◆ SUPPLIED INFORMATION:
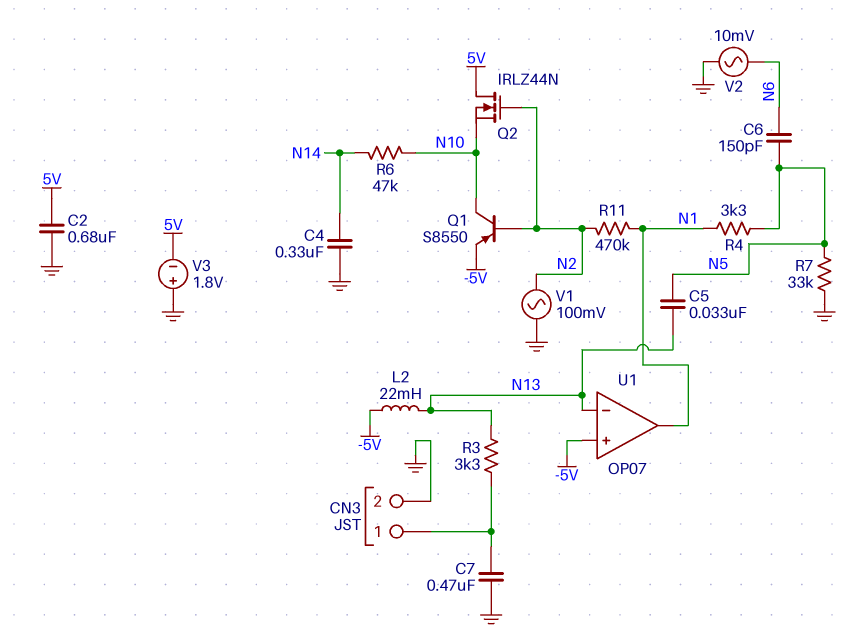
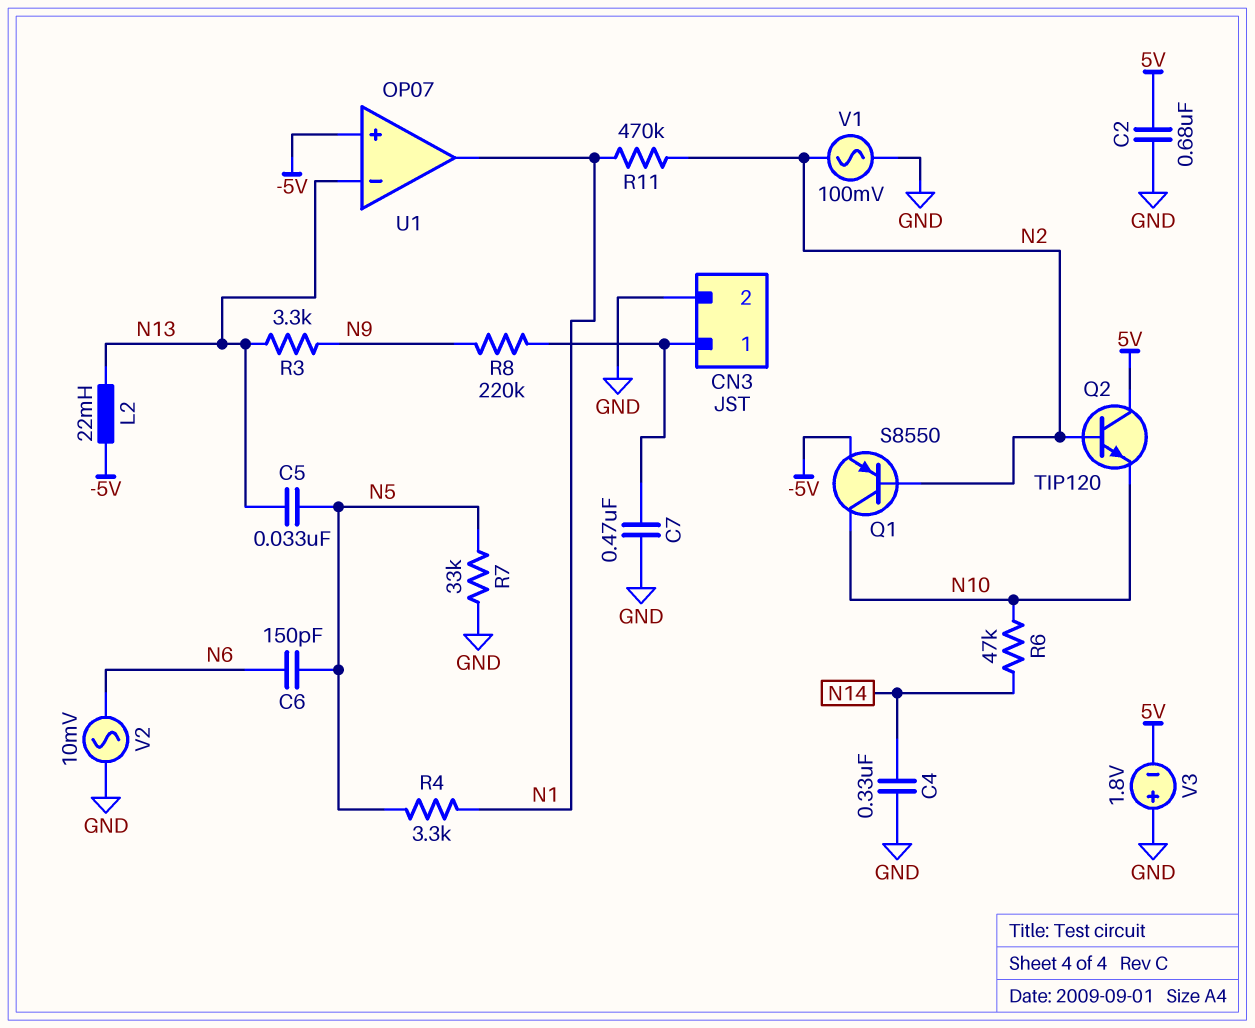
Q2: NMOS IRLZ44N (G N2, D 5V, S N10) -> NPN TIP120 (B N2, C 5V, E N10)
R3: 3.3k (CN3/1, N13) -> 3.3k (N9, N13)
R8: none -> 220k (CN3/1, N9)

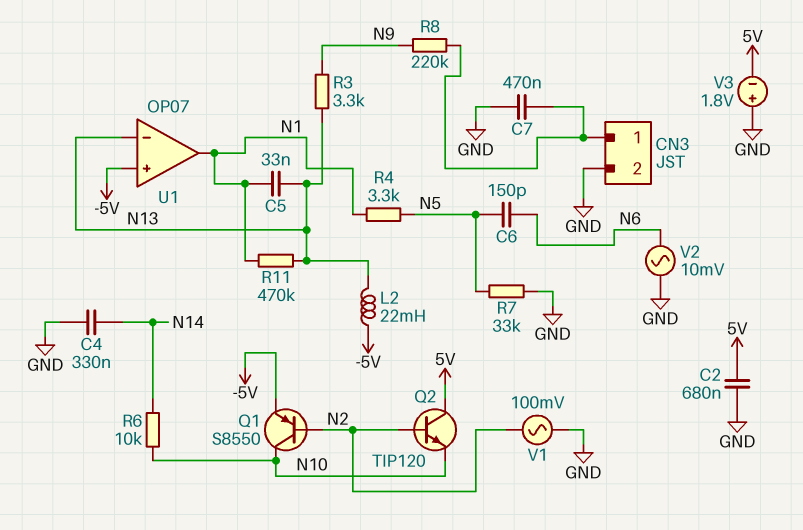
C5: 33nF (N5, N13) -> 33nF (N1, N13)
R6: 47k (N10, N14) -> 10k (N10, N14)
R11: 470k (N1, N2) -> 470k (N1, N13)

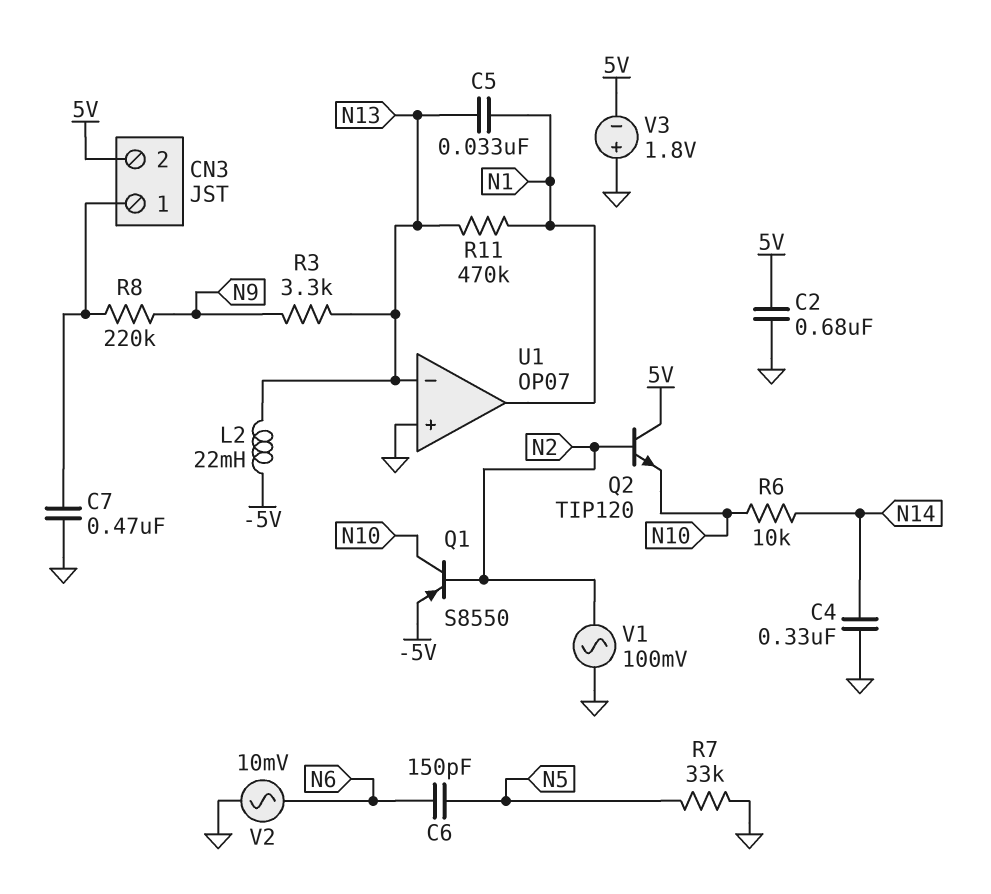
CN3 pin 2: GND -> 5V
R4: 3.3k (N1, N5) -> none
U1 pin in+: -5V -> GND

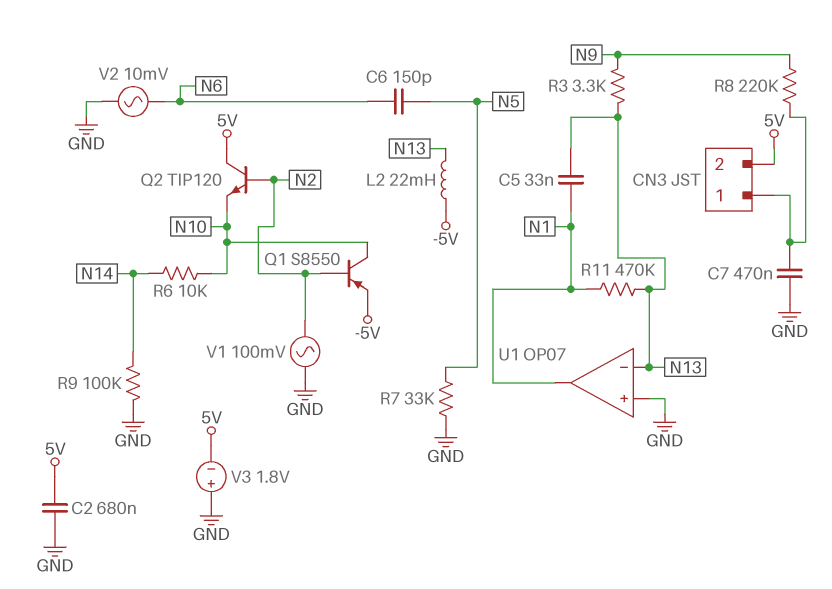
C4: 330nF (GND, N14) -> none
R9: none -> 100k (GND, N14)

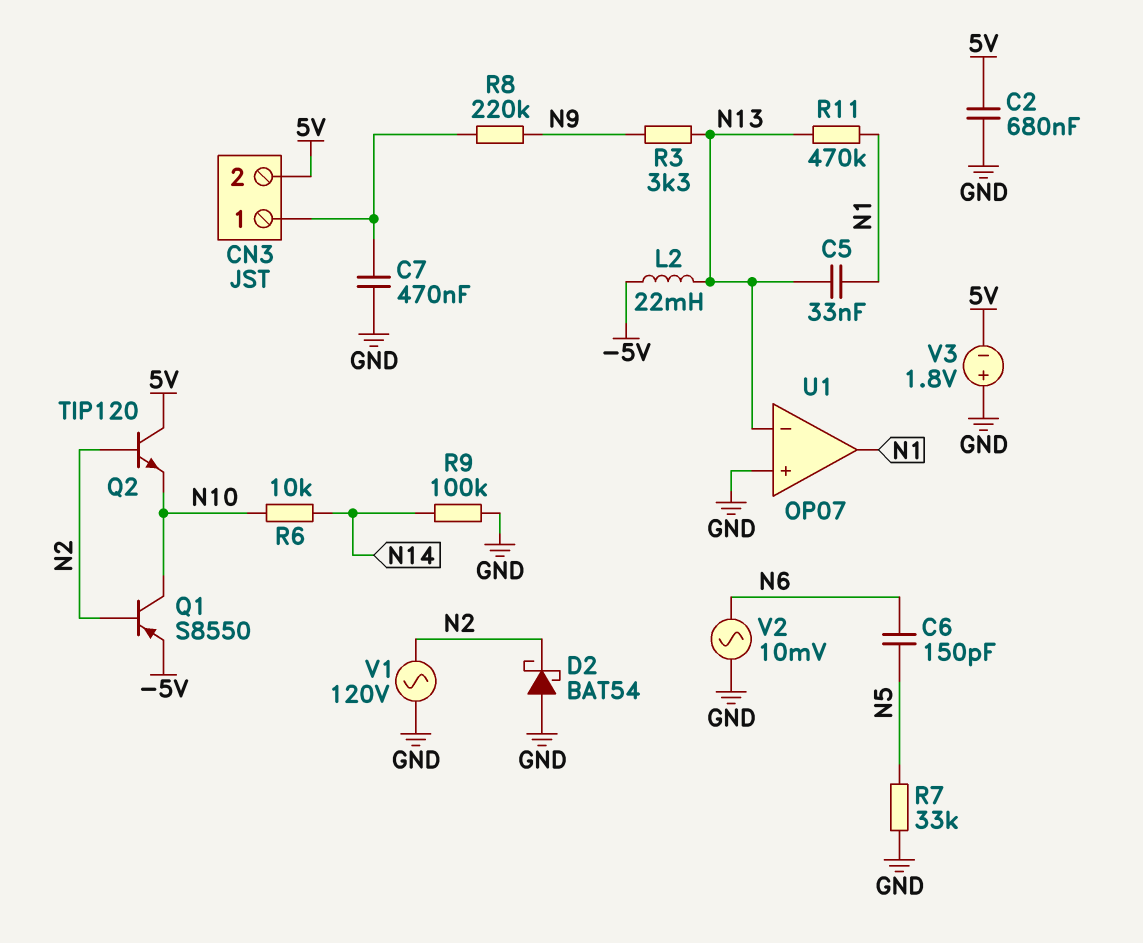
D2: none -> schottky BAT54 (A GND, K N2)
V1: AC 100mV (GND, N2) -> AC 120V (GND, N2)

--

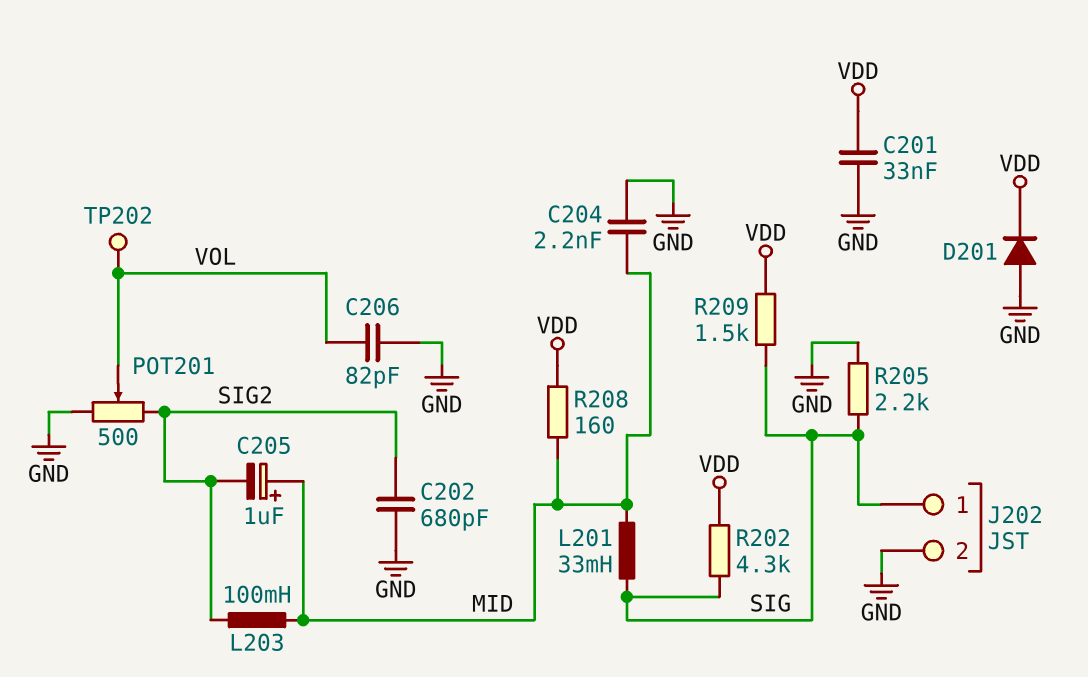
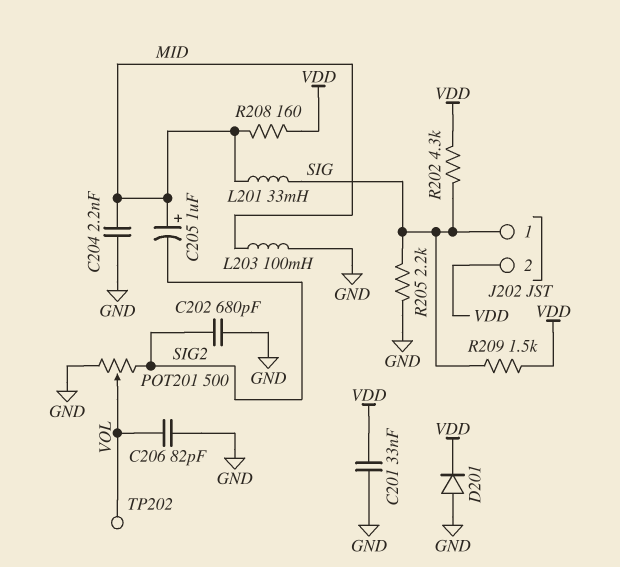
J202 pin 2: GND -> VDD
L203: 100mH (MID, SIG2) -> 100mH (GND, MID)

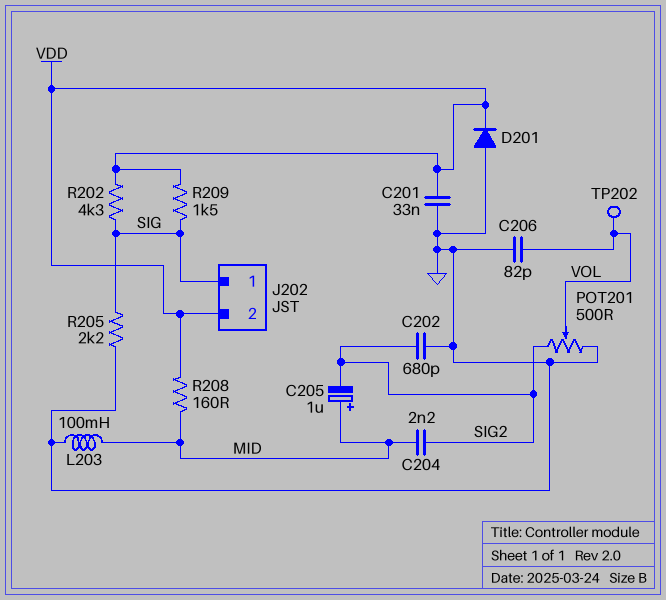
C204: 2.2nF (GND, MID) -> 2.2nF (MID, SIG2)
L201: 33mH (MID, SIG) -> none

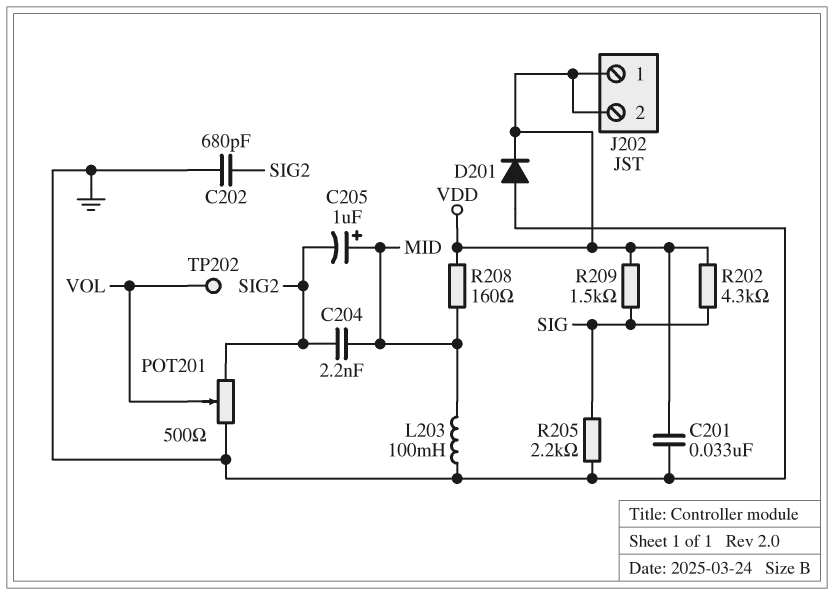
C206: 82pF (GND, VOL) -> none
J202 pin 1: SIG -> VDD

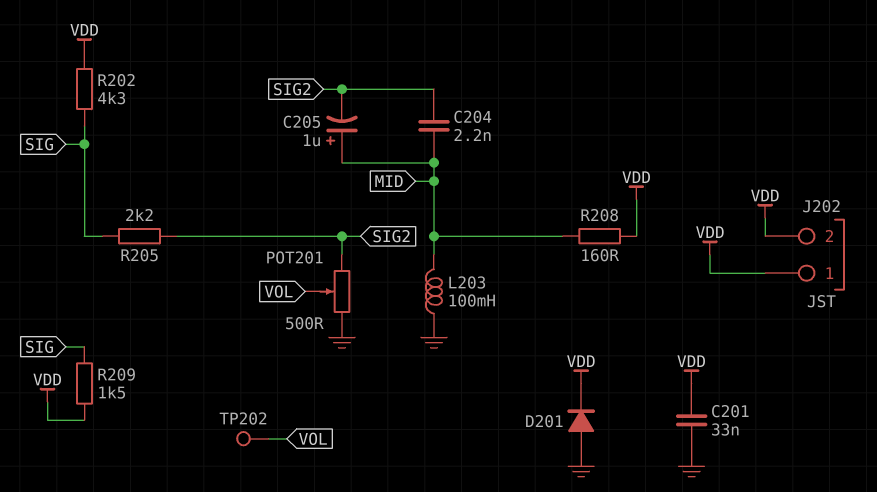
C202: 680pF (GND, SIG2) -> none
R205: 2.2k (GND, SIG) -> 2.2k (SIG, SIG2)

◆ PROMPT:
Every line that contains the string "none" should be copied from the records.

◆ RESULT BELOW:
R8: none -> 220k (CN3/1, N9)
R4: 3.3k (N1, N5) -> none
C4: 330nF (GND, N14) -> none
R9: none -> 100k (GND, N14)
D2: none -> schottky BAT54 (A GND, K N2)
L201: 33mH (MID, SIG) -> none
C206: 82pF (GND, VOL) -> none
C202: 680pF (GND, SIG2) -> none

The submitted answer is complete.